*AIM OF THE TASK*. Copy out the entries below in full and exactly.

*DATA FOR THE TASK*.
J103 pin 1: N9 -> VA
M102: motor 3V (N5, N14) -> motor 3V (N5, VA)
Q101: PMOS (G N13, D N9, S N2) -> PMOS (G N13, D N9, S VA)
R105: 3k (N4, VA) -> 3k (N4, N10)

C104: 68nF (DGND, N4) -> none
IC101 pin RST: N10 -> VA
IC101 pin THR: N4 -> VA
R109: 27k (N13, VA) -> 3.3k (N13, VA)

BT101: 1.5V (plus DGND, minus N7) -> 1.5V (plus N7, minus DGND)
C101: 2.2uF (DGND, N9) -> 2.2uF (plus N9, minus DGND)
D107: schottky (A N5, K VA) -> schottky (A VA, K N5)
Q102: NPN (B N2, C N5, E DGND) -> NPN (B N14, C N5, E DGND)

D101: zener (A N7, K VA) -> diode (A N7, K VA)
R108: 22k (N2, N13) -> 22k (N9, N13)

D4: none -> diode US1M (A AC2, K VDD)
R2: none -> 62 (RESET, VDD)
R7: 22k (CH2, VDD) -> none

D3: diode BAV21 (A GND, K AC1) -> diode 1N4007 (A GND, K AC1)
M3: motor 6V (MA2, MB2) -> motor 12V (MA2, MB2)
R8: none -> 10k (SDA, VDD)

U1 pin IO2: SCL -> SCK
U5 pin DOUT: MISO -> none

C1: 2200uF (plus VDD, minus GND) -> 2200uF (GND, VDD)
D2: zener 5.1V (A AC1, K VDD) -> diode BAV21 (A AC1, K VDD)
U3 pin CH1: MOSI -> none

*TASK SOLUTION*.
J103 pin 1: N9 -> VA
M102: motor 3V (N5, N14) -> motor 3V (N5, VA)
Q101: PMOS (G N13, D N9, S N2) -> PMOS (G N13, D N9, S VA)
R105: 3k (N4, VA) -> 3k (N4, N10)

C104: 68nF (DGND, N4) -> none
IC101 pin RST: N10 -> VA
IC101 pin THR: N4 -> VA
R109: 27k (N13, VA) -> 3.3k (N13, VA)

BT101: 1.5V (plus DGND, minus N7) -> 1.5V (plus N7, minus DGND)
C101: 2.2uF (DGND, N9) -> 2.2uF (plus N9, minus DGND)
D107: schottky (A N5, K VA) -> schottky (A VA, K N5)
Q102: NPN (B N2, C N5, E DGND) -> NPN (B N14, C N5, E DGND)

D101: zener (A N7, K VA) -> diode (A N7, K VA)
R108: 22k (N2, N13) -> 22k (N9, N13)

D4: none -> diode US1M (A AC2, K VDD)
R2: none -> 62 (RESET, VDD)
R7: 22k (CH2, VDD) -> none

D3: diode BAV21 (A GND, K AC1) -> diode 1N4007 (A GND, K AC1)
M3: motor 6V (MA2, MB2) -> motor 12V (MA2, MB2)
R8: none -> 10k (SDA, VDD)

U1 pin IO2: SCL -> SCK
U5 pin DOUT: MISO -> none

C1: 2200uF (plus VDD, minus GND) -> 2200uF (GND, VDD)
D2: zener 5.1V (A AC1, K VDD) -> diode BAV21 (A AC1, K VDD)
U3 pin CH1: MOSI -> none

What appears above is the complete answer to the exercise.